WHAT YOU SHOULD DO:
Take every line from the listing below that includes "brick" and copy it.
[INFORMATION PROVIDED]
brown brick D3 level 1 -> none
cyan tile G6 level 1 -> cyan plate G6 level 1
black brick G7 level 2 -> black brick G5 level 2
[/INFORMATION PROVIDED]
YOUR RESPONSE:
brown brick D3 level 1 -> none
black brick G7 level 2 -> black brick G5 level 2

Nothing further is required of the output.